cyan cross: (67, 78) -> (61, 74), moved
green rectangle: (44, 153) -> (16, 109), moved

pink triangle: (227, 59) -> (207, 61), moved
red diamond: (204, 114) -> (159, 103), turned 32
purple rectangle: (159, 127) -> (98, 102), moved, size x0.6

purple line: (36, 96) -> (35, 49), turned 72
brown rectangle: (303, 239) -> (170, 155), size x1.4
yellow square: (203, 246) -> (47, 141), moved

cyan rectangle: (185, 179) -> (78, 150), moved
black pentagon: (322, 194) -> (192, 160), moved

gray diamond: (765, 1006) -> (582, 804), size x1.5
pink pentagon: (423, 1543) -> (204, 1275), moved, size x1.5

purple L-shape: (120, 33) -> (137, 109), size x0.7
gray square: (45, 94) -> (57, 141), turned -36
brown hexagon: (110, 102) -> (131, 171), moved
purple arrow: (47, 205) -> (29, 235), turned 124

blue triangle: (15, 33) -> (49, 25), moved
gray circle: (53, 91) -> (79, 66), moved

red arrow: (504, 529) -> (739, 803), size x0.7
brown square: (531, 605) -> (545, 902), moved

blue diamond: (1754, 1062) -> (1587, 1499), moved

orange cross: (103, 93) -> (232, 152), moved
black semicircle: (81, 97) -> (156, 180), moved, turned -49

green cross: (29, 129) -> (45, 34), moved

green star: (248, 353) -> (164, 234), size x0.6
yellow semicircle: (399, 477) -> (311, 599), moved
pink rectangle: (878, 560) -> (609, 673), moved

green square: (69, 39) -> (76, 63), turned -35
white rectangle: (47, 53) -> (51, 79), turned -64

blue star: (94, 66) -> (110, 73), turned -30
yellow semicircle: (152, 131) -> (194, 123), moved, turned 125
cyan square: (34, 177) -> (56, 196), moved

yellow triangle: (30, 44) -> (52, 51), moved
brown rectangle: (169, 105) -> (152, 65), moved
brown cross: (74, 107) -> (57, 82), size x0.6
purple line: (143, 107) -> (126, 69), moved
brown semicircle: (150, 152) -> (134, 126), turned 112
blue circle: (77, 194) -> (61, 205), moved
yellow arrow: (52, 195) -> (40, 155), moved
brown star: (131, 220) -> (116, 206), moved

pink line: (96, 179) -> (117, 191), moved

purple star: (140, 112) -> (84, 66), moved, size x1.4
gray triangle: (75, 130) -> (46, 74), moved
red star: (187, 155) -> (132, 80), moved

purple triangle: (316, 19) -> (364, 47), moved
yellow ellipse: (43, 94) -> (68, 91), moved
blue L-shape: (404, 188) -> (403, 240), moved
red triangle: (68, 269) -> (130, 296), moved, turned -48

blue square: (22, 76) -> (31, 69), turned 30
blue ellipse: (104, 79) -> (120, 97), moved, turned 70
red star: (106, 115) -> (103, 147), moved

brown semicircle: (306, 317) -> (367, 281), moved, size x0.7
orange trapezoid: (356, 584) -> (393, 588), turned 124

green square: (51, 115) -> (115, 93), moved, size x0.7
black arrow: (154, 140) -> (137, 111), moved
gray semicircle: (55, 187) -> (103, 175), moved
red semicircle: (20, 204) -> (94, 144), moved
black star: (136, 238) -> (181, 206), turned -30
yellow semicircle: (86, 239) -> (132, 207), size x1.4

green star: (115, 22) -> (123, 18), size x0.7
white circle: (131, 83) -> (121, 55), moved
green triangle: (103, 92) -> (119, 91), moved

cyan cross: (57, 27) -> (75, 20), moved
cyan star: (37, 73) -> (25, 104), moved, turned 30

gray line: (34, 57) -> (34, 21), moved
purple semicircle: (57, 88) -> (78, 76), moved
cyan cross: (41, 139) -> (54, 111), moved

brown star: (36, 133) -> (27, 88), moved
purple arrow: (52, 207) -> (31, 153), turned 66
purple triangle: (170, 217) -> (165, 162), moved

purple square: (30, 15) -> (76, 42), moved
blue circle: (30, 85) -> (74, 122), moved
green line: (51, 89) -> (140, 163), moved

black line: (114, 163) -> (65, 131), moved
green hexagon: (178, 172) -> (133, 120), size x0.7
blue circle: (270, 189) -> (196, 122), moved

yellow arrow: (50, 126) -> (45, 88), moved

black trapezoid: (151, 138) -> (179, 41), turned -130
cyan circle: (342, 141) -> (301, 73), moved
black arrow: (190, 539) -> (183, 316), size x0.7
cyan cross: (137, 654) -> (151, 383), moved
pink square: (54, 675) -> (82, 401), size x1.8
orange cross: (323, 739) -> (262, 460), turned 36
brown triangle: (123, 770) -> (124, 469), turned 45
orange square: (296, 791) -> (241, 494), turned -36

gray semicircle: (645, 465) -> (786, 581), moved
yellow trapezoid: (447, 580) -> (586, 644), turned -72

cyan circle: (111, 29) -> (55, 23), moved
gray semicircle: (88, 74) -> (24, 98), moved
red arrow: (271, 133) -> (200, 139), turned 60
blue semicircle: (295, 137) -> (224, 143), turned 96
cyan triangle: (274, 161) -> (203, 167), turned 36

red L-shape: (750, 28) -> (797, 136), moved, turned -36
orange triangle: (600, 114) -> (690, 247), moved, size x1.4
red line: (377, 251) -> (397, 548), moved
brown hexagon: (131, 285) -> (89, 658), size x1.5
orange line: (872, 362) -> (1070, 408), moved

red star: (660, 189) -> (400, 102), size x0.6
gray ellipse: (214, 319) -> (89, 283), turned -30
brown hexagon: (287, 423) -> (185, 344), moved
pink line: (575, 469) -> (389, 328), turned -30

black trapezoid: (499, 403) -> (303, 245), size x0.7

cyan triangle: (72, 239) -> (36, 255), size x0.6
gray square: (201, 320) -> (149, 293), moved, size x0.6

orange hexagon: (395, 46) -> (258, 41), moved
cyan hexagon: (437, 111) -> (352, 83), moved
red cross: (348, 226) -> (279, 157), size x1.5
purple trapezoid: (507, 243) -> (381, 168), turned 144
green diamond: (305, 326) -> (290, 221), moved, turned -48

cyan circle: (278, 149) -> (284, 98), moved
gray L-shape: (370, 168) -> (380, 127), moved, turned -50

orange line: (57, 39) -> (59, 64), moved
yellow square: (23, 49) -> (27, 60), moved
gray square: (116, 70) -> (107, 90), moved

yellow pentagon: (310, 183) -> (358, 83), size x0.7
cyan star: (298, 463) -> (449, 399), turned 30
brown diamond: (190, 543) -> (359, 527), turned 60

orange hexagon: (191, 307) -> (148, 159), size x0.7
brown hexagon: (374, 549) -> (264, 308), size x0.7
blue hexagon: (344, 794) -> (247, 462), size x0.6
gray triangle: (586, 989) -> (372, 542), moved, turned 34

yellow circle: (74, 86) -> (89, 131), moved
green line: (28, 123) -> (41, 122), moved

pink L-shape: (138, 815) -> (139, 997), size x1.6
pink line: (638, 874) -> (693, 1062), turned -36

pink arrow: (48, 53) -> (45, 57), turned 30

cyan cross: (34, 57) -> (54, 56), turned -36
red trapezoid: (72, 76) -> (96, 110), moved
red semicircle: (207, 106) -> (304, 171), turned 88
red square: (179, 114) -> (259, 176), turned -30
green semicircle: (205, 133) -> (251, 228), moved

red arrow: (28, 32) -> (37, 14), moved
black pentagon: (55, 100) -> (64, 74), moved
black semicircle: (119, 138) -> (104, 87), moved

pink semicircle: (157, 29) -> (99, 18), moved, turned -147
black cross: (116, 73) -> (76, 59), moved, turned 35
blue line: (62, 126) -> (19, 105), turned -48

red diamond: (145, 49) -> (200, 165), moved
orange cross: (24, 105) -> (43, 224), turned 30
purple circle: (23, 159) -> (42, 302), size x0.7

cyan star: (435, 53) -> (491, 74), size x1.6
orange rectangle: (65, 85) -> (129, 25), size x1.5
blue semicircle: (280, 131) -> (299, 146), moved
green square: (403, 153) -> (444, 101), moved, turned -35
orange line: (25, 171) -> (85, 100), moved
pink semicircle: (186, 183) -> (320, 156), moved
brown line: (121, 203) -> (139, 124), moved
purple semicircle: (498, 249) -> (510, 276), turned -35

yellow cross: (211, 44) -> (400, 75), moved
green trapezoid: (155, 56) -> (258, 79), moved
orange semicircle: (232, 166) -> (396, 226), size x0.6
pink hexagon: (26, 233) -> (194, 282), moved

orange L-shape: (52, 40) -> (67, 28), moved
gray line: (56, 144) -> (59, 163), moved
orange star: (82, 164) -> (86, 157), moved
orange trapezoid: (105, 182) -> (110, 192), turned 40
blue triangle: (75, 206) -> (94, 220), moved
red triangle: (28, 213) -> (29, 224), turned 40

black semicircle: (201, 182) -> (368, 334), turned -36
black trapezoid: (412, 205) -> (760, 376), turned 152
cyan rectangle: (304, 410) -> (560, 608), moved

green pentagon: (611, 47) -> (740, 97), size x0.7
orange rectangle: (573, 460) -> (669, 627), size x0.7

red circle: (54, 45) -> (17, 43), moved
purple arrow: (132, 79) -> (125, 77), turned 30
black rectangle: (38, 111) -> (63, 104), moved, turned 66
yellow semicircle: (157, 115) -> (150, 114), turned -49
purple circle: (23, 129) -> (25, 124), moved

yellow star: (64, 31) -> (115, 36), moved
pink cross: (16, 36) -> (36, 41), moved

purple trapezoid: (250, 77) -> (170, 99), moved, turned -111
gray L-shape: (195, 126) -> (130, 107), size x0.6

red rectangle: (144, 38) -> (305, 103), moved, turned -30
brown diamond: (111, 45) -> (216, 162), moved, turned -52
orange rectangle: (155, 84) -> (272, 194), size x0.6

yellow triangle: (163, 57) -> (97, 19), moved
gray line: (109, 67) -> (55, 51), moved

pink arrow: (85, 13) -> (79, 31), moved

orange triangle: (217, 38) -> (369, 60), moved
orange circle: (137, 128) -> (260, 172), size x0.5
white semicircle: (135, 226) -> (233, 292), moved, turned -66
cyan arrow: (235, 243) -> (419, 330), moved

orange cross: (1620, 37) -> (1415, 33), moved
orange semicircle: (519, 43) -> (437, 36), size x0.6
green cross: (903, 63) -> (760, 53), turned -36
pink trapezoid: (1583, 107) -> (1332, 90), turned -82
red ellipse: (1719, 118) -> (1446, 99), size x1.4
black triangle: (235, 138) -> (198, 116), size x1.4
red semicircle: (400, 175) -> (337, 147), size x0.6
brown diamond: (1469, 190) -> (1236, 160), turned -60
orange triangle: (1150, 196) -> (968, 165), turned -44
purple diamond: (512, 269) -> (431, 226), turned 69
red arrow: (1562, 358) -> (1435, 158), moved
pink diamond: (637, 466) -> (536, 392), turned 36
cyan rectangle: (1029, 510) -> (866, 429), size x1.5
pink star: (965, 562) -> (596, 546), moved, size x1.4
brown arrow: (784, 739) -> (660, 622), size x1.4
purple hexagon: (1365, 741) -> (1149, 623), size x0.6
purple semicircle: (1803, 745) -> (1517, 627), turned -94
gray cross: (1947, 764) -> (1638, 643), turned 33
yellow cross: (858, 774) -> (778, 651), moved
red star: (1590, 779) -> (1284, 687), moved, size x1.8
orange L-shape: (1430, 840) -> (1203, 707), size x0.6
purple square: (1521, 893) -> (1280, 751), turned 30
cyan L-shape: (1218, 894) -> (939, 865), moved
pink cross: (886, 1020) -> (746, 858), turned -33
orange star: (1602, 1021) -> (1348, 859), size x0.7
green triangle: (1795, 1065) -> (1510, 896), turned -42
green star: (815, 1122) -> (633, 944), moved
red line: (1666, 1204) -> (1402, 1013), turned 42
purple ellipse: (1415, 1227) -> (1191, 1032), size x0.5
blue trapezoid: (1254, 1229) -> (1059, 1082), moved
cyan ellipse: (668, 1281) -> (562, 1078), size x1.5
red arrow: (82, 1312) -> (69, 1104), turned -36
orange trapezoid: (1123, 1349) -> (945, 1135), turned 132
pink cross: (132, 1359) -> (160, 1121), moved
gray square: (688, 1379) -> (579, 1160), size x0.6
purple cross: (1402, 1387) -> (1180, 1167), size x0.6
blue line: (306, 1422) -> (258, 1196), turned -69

:: PROBLEM ::
Please copy the lines in the records above between the one holding "cyan cross: (137, 654) -> (151, 383), moved" and the one holding "yellow square: (23, 49) -> (27, 60), moved", inclusive, exactly and with no other line.

:: COMPLETED TASK ::
cyan cross: (137, 654) -> (151, 383), moved
pink square: (54, 675) -> (82, 401), size x1.8
orange cross: (323, 739) -> (262, 460), turned 36
brown triangle: (123, 770) -> (124, 469), turned 45
orange square: (296, 791) -> (241, 494), turned -36

gray semicircle: (645, 465) -> (786, 581), moved
yellow trapezoid: (447, 580) -> (586, 644), turned -72

cyan circle: (111, 29) -> (55, 23), moved
gray semicircle: (88, 74) -> (24, 98), moved
red arrow: (271, 133) -> (200, 139), turned 60
blue semicircle: (295, 137) -> (224, 143), turned 96
cyan triangle: (274, 161) -> (203, 167), turned 36

red L-shape: (750, 28) -> (797, 136), moved, turned -36
orange triangle: (600, 114) -> (690, 247), moved, size x1.4
red line: (377, 251) -> (397, 548), moved
brown hexagon: (131, 285) -> (89, 658), size x1.5
orange line: (872, 362) -> (1070, 408), moved

red star: (660, 189) -> (400, 102), size x0.6
gray ellipse: (214, 319) -> (89, 283), turned -30
brown hexagon: (287, 423) -> (185, 344), moved
pink line: (575, 469) -> (389, 328), turned -30

black trapezoid: (499, 403) -> (303, 245), size x0.7

cyan triangle: (72, 239) -> (36, 255), size x0.6
gray square: (201, 320) -> (149, 293), moved, size x0.6

orange hexagon: (395, 46) -> (258, 41), moved
cyan hexagon: (437, 111) -> (352, 83), moved
red cross: (348, 226) -> (279, 157), size x1.5
purple trapezoid: (507, 243) -> (381, 168), turned 144
green diamond: (305, 326) -> (290, 221), moved, turned -48

cyan circle: (278, 149) -> (284, 98), moved
gray L-shape: (370, 168) -> (380, 127), moved, turned -50

orange line: (57, 39) -> (59, 64), moved
yellow square: (23, 49) -> (27, 60), moved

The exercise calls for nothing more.